**BRIEF:**
In the data below, which lines hold the word "marker"? Copy them.

**GIVEN RECORDS:**

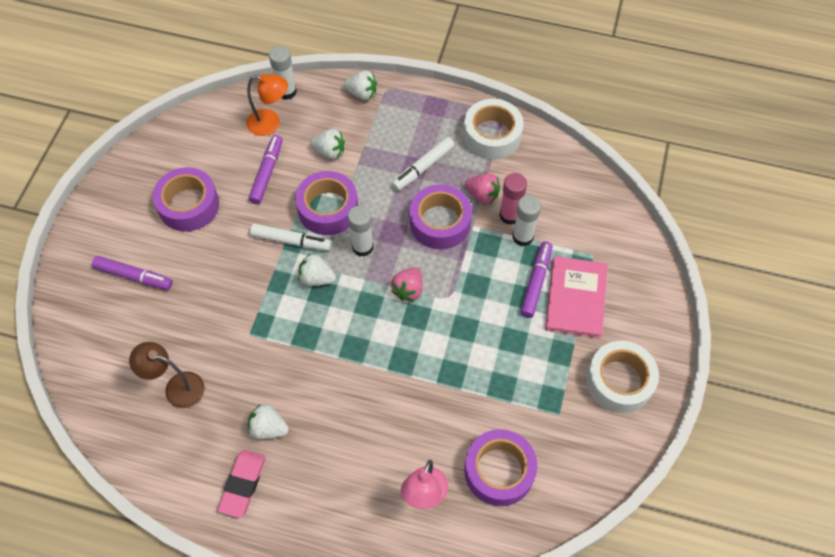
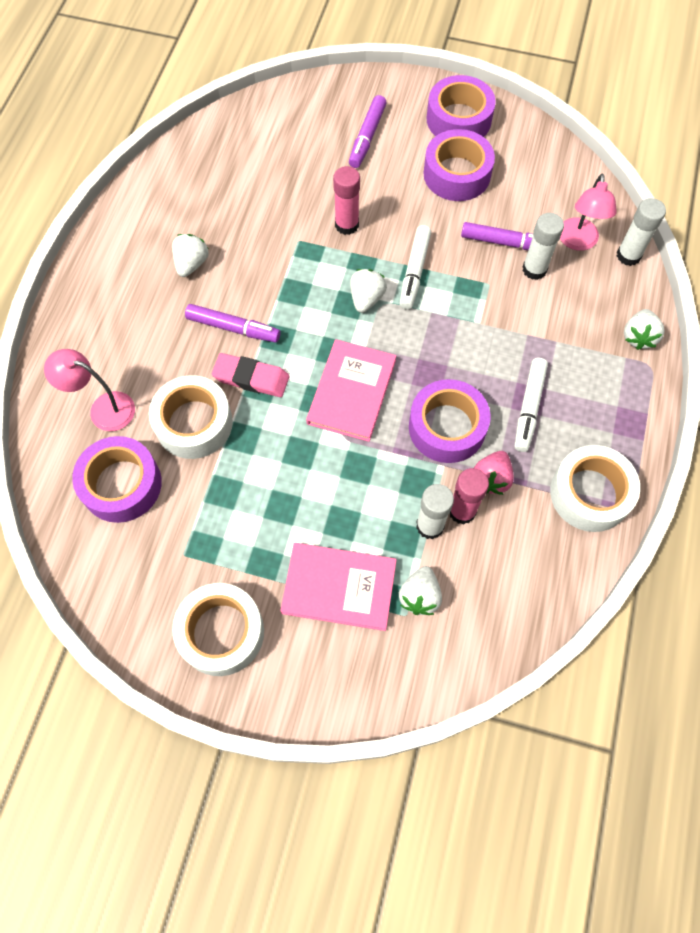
camera: 90 degrees right, 5 degrees up
(176, 387) = (241, 184): brown lamp -> none
(236, 294) = (347, 225): none -> pink glue stick
(243, 484) = (135, 246): pink eraser -> pink eraser (251, 378)
(270, 123) = (577, 242): orange lamp -> pink lamp
(328, 209) = (460, 306): purple tape -> purple tape (459, 119)
(329, 151) = (543, 304): white strawberry -> white strawberry (419, 596)
(362, 247) = (409, 343): white glue stick -> white glue stick (534, 269)
(408, 290) = (351, 392): pink strawberry -> pink book
(423, 167) = (528, 408): white marker -> white marker turned 120 degrees counterclockwise
(439, 414) = (194, 423): none -> white tape
(536, 282) = (363, 539): purple marker -> purple marker (233, 328)

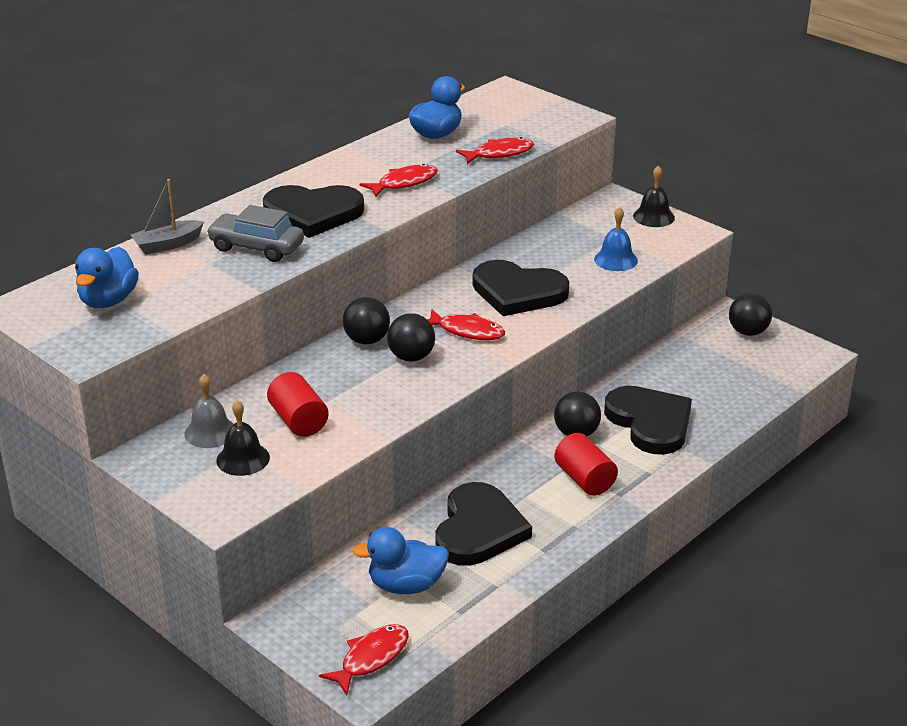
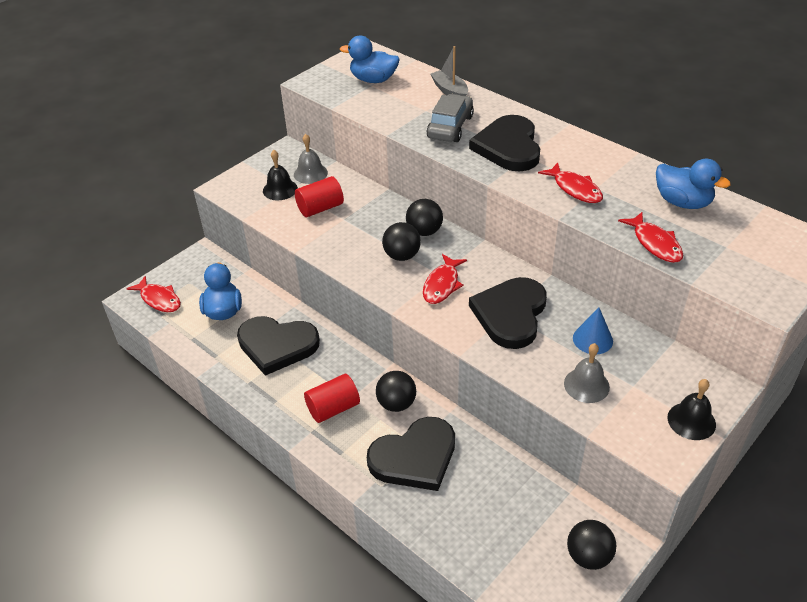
camera: 90 degrees right, 10 degrees up
(555, 251) = (592, 339): none -> blue cone
(615, 260) = (586, 385): blue bell -> grey bell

**OUTPUT FOR THIS TASK:**
(423, 167) = (528, 408): white marker -> white marker turned 120 degrees counterclockwise
(536, 282) = (363, 539): purple marker -> purple marker (233, 328)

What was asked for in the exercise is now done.